_What you have to do_
List each line of the data that holds the string "none".

_Provided material_
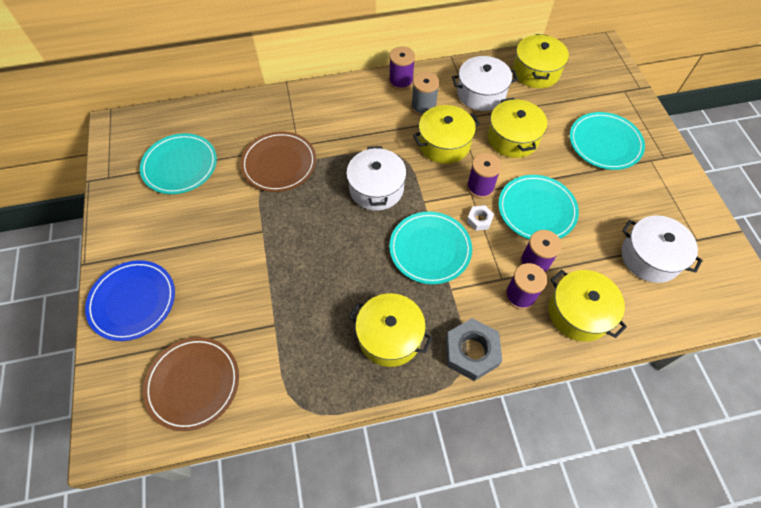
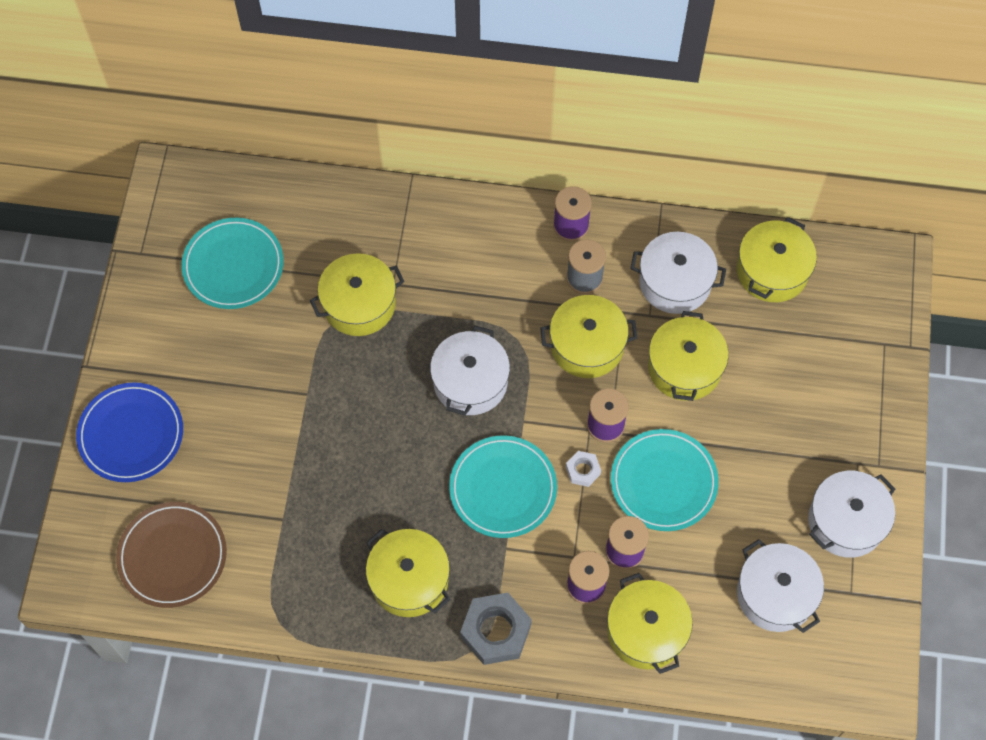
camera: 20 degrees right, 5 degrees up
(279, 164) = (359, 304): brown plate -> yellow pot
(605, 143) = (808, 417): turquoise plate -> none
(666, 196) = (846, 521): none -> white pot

_Solution to this problem_
(605, 143) = (808, 417): turquoise plate -> none
(666, 196) = (846, 521): none -> white pot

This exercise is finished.